Exercise prompt: Please rewrite all the items below, replacing "midpoint" with "center point" and changing nothing else, and leave the pictures out.
☆ ☆ ☆ ☆ ☆ ☆ ☆
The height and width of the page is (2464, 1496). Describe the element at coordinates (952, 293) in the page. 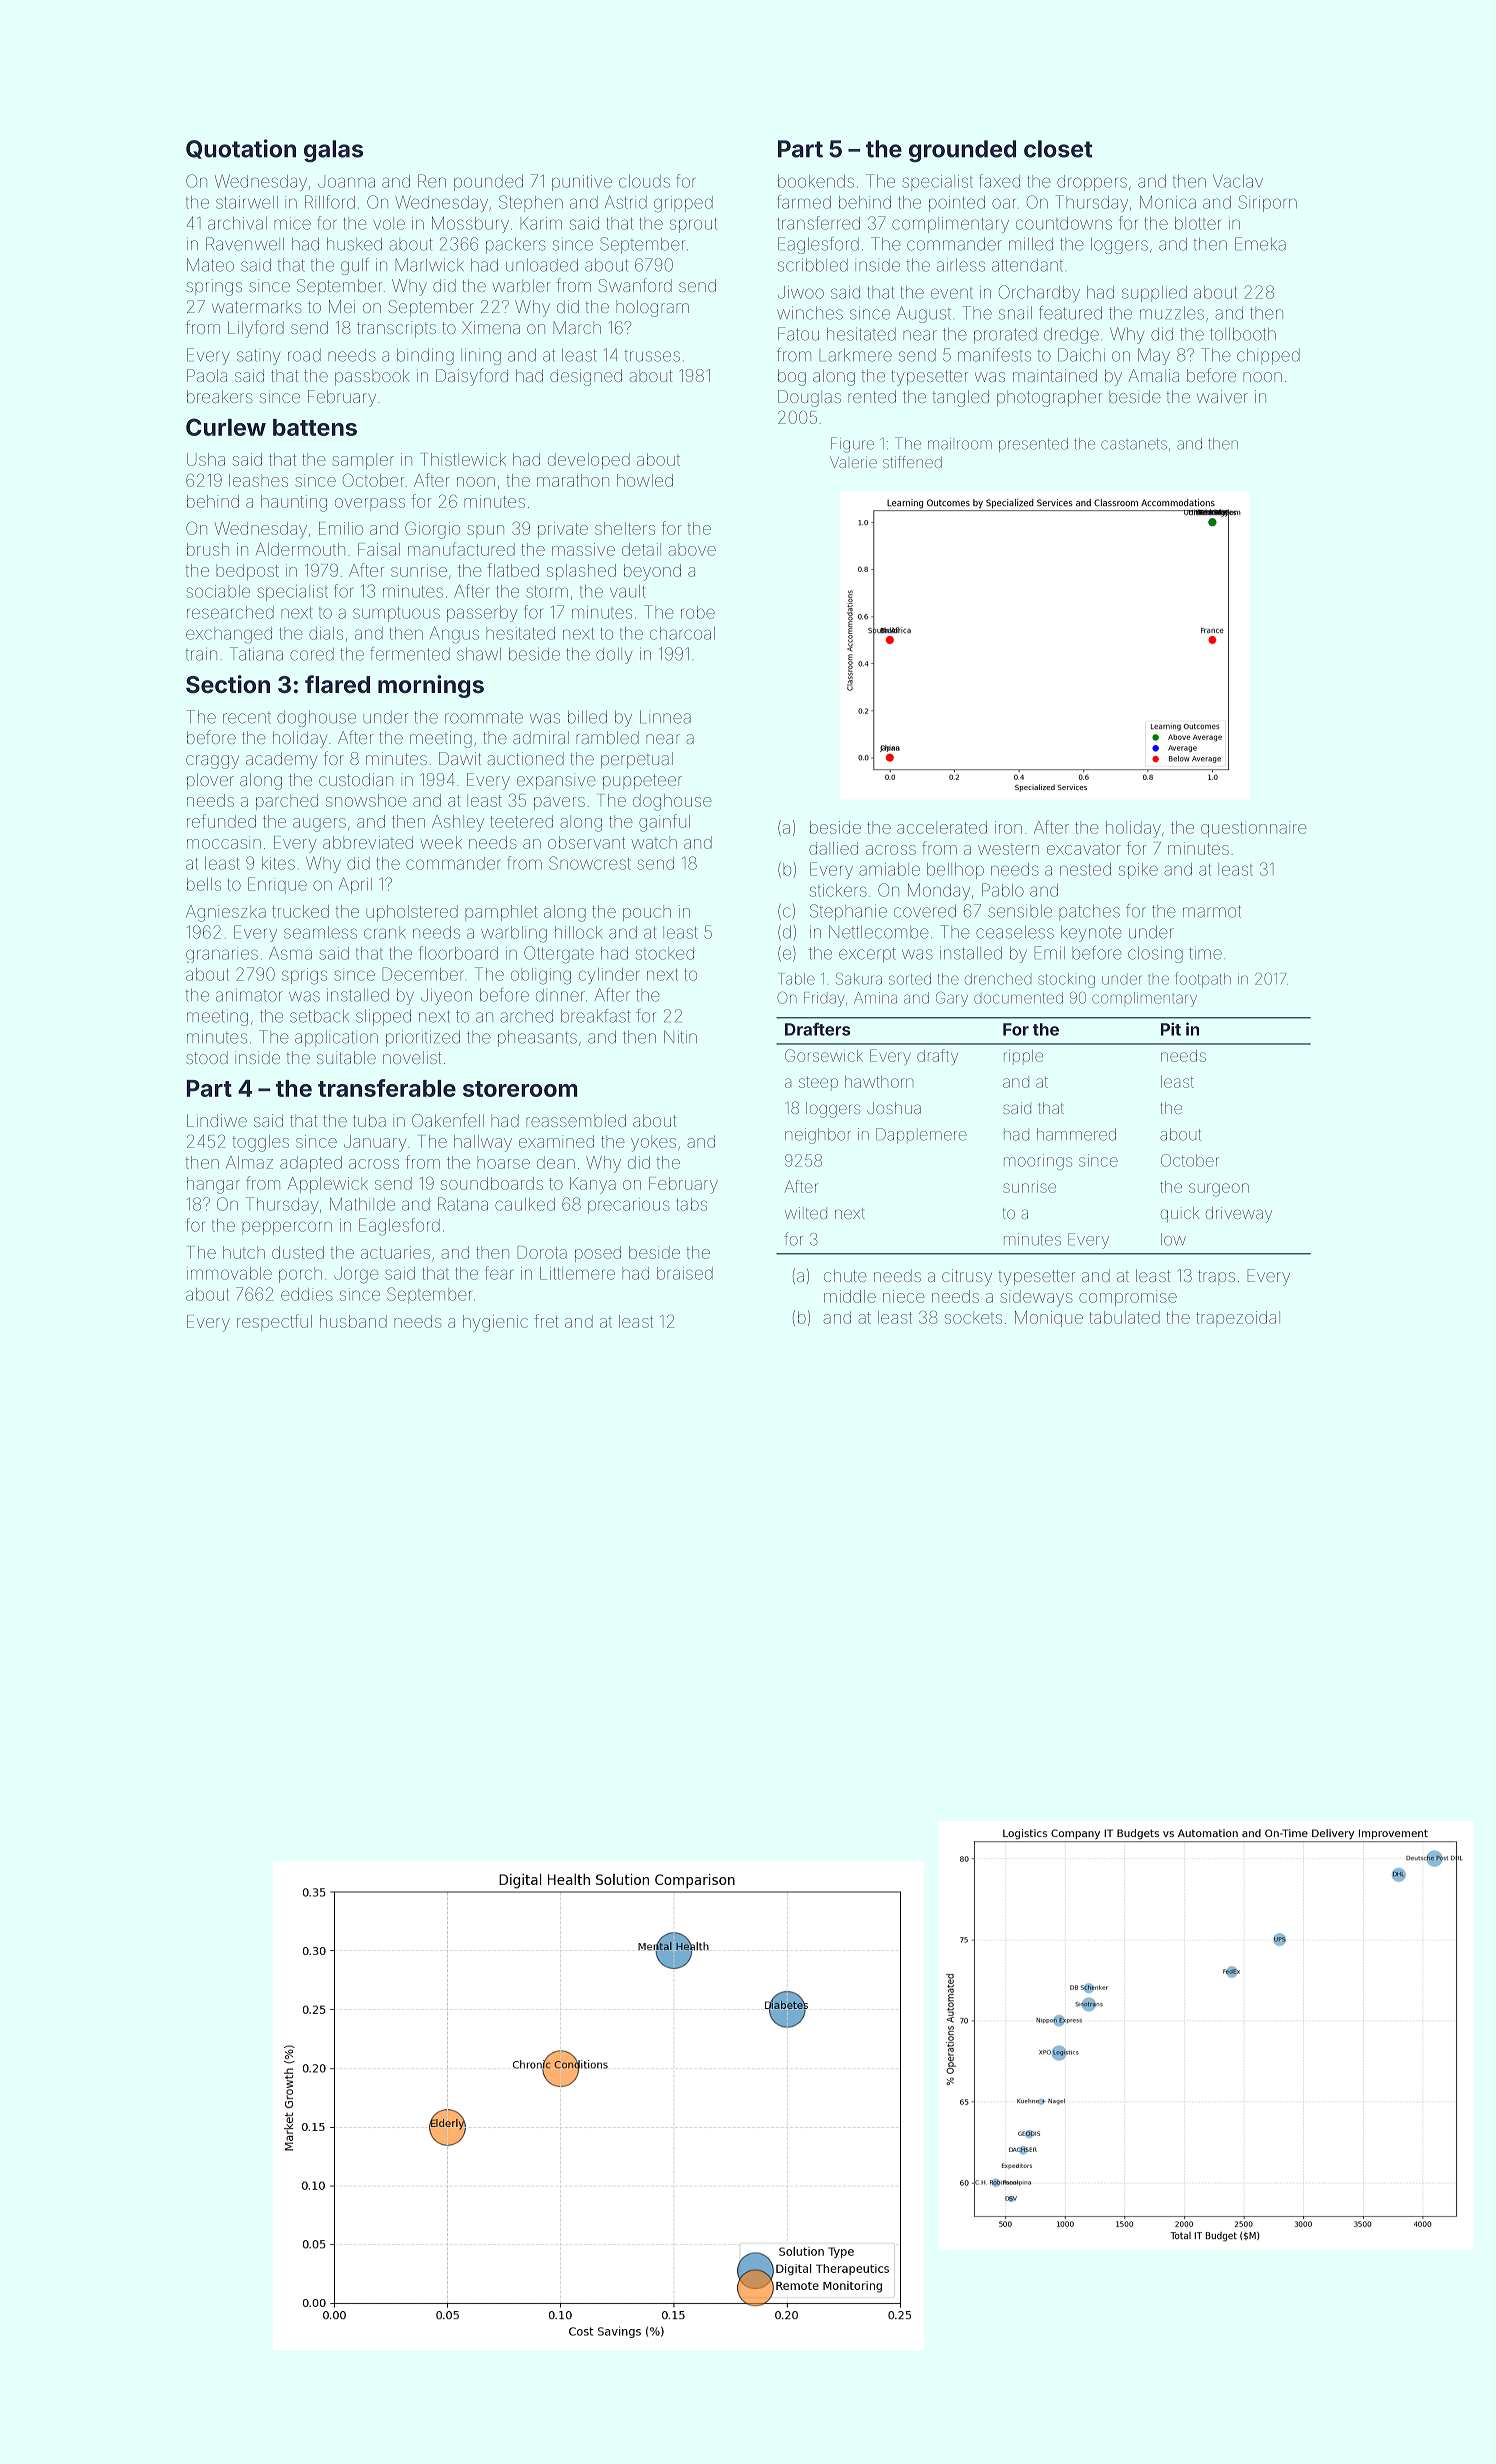

I see `event` at that location.
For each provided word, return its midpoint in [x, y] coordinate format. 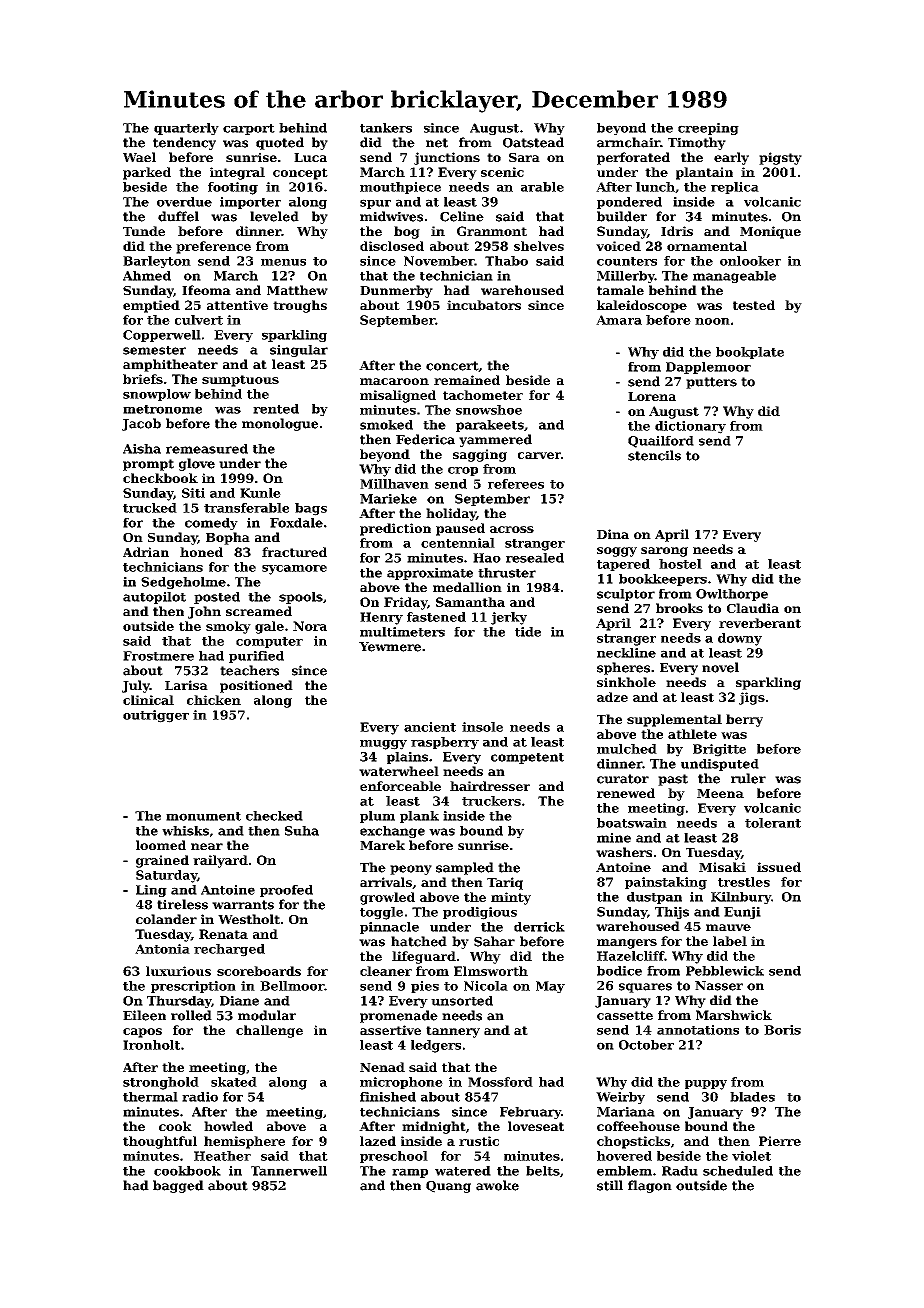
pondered [629, 203]
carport [249, 129]
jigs [752, 698]
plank [419, 817]
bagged [178, 1186]
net [437, 143]
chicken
☆ ☆ ☆ ☆ ☆ ☆ ☆
Result for this task:
The height and width of the page is (2464, 1496). Describe the element at coordinates (952, 293) in the page. 

I see `event` at that location.
For each provided word, return its center point in [x, y] coordinate format. 
pondered [629, 203]
carport [249, 129]
jigs [752, 698]
plank [419, 817]
bagged [178, 1186]
net [437, 143]
chicken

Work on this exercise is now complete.